→ The exercise
Could you put the rows below, from the first one through the line containing "1973–74 (218, 302)", inclusive, into a JSON list of strings with one string per line and blank lines omitted?

→ Provided data
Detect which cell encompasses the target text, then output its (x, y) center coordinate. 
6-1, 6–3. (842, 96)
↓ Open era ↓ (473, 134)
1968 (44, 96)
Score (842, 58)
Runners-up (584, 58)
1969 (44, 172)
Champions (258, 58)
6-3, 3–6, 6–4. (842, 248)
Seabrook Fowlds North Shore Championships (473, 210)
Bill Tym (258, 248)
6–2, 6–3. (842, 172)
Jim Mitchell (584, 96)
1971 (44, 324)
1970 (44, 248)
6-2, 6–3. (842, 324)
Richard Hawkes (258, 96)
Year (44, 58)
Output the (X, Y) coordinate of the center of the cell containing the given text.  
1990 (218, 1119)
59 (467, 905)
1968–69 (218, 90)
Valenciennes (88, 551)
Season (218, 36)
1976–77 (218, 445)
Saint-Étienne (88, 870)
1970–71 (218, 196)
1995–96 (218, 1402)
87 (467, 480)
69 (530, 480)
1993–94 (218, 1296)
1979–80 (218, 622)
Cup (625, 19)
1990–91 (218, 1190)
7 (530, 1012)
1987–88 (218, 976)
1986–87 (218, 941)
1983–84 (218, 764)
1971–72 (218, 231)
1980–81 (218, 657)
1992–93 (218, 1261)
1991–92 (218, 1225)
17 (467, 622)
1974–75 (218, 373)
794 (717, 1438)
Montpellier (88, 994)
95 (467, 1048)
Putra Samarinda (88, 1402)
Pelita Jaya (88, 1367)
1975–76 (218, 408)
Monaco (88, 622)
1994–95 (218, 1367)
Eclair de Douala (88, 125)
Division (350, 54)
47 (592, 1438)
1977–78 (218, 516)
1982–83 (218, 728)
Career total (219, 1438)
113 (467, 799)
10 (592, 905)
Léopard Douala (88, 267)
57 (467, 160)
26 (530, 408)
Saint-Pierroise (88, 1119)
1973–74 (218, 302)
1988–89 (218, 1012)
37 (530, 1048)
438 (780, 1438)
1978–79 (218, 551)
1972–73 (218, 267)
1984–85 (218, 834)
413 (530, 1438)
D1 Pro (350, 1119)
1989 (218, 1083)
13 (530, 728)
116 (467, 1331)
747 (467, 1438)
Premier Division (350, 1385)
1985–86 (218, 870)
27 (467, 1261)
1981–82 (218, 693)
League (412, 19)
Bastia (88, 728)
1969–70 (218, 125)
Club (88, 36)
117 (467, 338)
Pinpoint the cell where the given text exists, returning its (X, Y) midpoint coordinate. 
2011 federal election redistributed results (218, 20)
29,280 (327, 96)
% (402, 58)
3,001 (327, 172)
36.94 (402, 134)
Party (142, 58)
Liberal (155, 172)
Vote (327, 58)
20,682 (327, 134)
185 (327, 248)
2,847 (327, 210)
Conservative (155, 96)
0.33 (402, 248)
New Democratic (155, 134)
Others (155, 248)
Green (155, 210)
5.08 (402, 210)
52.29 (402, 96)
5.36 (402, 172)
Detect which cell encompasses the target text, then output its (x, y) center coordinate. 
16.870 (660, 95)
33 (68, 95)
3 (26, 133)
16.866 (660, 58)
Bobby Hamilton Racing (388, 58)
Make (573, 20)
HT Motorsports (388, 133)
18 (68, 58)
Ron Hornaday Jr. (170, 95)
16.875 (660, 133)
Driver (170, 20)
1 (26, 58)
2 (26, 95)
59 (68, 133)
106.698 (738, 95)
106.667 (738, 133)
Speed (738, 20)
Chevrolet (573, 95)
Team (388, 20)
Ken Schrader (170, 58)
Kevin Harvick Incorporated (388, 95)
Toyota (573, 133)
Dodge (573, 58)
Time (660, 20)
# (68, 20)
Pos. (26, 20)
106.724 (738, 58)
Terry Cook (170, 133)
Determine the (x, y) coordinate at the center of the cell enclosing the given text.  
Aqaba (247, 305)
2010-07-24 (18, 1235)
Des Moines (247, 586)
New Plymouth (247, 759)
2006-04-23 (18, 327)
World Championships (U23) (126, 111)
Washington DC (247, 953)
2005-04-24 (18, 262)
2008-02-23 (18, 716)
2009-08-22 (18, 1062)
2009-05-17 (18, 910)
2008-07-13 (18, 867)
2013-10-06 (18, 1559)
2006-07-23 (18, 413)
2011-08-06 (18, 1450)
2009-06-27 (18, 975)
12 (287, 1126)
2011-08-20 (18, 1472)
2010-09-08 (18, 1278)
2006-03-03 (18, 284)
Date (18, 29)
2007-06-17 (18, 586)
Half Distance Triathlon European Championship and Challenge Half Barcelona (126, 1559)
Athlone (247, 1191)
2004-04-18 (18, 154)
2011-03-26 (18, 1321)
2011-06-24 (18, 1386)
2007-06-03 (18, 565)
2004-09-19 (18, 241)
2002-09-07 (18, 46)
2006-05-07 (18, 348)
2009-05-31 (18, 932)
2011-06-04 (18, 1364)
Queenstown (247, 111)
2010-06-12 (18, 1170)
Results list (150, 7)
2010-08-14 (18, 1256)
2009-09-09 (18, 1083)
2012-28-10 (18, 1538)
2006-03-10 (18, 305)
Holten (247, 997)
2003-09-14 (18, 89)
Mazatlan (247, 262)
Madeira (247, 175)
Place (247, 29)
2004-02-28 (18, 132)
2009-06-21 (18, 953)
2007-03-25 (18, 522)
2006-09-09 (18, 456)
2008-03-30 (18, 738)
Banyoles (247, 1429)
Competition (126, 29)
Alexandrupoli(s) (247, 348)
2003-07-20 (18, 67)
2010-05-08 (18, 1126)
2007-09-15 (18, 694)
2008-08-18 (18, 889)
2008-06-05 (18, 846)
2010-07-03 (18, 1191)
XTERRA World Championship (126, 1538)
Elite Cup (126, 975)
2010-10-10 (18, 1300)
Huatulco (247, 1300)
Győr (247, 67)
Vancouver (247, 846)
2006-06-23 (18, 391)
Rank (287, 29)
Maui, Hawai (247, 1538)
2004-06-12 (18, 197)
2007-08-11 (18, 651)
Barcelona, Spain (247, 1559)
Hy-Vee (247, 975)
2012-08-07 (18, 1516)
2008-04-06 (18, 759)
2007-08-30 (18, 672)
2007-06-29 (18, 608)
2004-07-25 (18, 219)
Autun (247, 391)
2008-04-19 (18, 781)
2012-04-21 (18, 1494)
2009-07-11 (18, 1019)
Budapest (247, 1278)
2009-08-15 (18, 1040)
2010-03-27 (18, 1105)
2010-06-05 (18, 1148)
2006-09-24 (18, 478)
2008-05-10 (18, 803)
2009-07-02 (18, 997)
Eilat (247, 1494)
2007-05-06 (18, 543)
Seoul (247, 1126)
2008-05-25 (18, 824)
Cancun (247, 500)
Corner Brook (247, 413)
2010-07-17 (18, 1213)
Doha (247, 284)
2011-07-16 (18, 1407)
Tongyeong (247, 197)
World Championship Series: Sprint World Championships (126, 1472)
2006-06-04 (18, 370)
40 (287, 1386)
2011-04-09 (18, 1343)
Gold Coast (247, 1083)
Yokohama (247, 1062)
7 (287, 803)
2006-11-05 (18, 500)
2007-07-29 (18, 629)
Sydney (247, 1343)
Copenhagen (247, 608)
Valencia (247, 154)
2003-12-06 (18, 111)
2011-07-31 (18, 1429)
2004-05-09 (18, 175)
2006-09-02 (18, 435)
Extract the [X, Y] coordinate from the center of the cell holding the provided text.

→ Exercise result
[
  "Detect which cell encompasses the target text, then output its (x, y) center coordinate. ",
  "6-1, 6–3. (842, 96)",
  "↓ Open era ↓ (473, 134)",
  "1968 (44, 96)",
  "Score (842, 58)",
  "Runners-up (584, 58)",
  "1969 (44, 172)",
  "Champions (258, 58)",
  "6-3, 3–6, 6–4. (842, 248)",
  "Seabrook Fowlds North Shore Championships (473, 210)",
  "Bill Tym (258, 248)",
  "6–2, 6–3. (842, 172)",
  "Jim Mitchell (584, 96)",
  "1971 (44, 324)",
  "1970 (44, 248)",
  "6-2, 6–3. (842, 324)",
  "Richard Hawkes (258, 96)",
  "Year (44, 58)",
  "Output the (X, Y) coordinate of the center of the cell containing the given text.  ",
  "1990 (218, 1119)",
  "59 (467, 905)",
  "1968–69 (218, 90)",
  "Valenciennes (88, 551)",
  "Season (218, 36)",
  "1976–77 (218, 445)",
  "Saint-Étienne (88, 870)",
  "1970–71 (218, 196)",
  "1995–96 (218, 1402)",
  "87 (467, 480)",
  "69 (530, 480)",
  "1993–94 (218, 1296)",
  "1979–80 (218, 622)",
  "Cup (625, 19)",
  "1990–91 (218, 1190)",
  "7 (530, 1012)",
  "1987–88 (218, 976)",
  "1986–87 (218, 941)",
  "1983–84 (218, 764)",
  "1971–72 (218, 231)",
  "1980–81 (218, 657)",
  "1992–93 (218, 1261)",
  "1991–92 (218, 1225)",
  "17 (467, 622)",
  "1974–75 (218, 373)",
  "794 (717, 1438)",
  "Montpellier (88, 994)",
  "95 (467, 1048)",
  "Putra Samarinda (88, 1402)",
  "Pelita Jaya (88, 1367)",
  "1975–76 (218, 408)",
  "Monaco (88, 622)",
  "1994–95 (218, 1367)",
  "Eclair de Douala (88, 125)",
  "Division (350, 54)",
  "47 (592, 1438)",
  "1977–78 (218, 516)",
  "1982–83 (218, 728)",
  "Career total (219, 1438)",
  "113 (467, 799)",
  "10 (592, 905)",
  "Léopard Douala (88, 267)",
  "57 (467, 160)",
  "26 (530, 408)",
  "Saint-Pierroise (88, 1119)",
  "1973–74 (218, 302)"
]